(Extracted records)
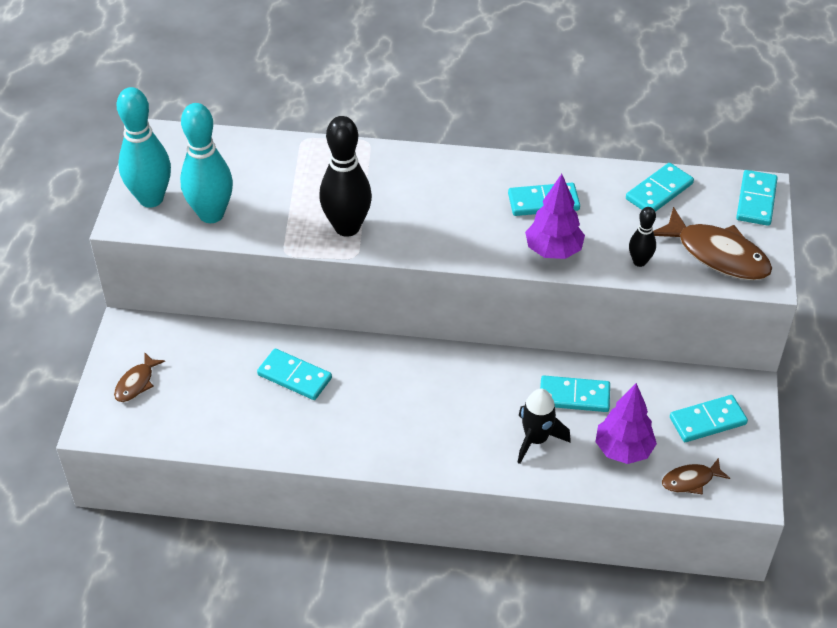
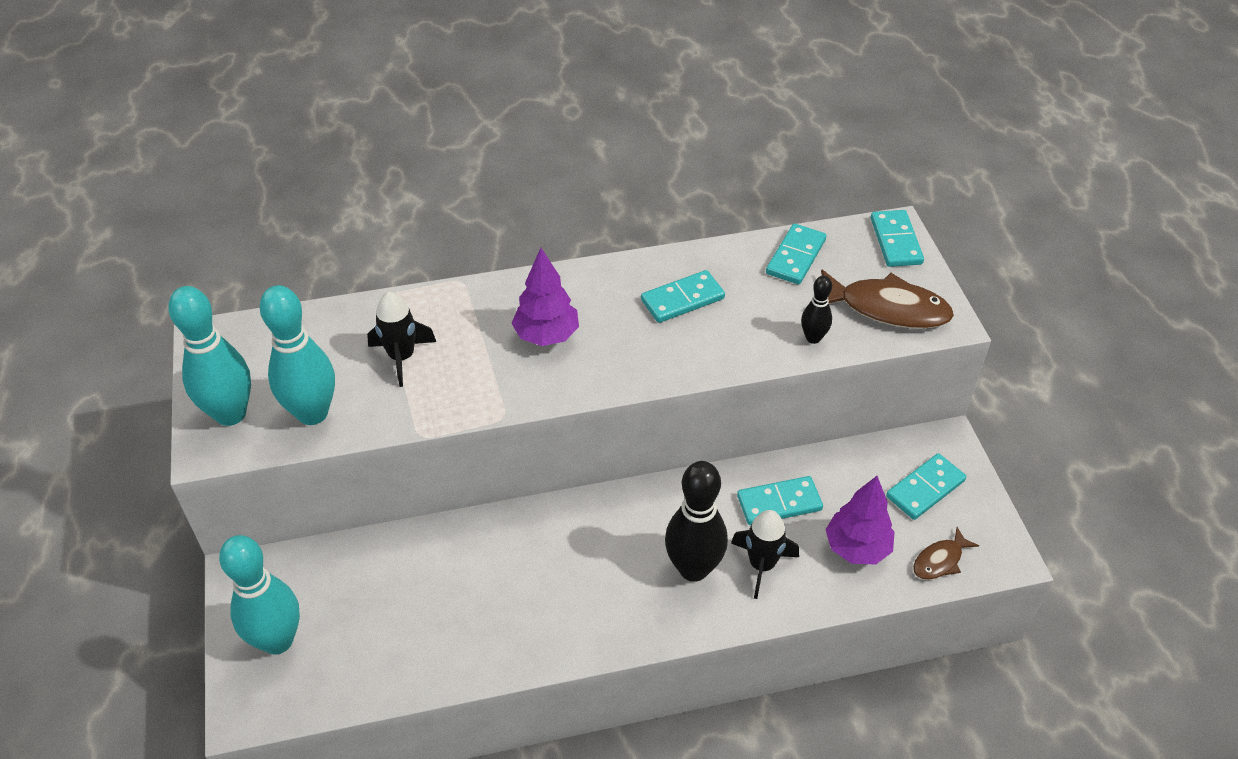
camera: 20 degrees left, 0 degrees up
(136, 383) = (277, 640): brown fish -> turquoise bowling pin
(294, 377) = (464, 574): turquoise domino -> none
(296, 190) = (402, 357): none -> black rocket
(347, 227) = (479, 385): black bowling pin -> black bowling pin (693, 568)
(553, 251) = (718, 350): purple tree -> purple tree (546, 336)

__TASK TO CARRY OUT__:
Send back the data above word for word, with the pictures left out.

__EXERCISE ANSWER__:
camera: 20 degrees left, 0 degrees up
(136, 383) = (277, 640): brown fish -> turquoise bowling pin
(294, 377) = (464, 574): turquoise domino -> none
(296, 190) = (402, 357): none -> black rocket
(347, 227) = (479, 385): black bowling pin -> black bowling pin (693, 568)
(553, 251) = (718, 350): purple tree -> purple tree (546, 336)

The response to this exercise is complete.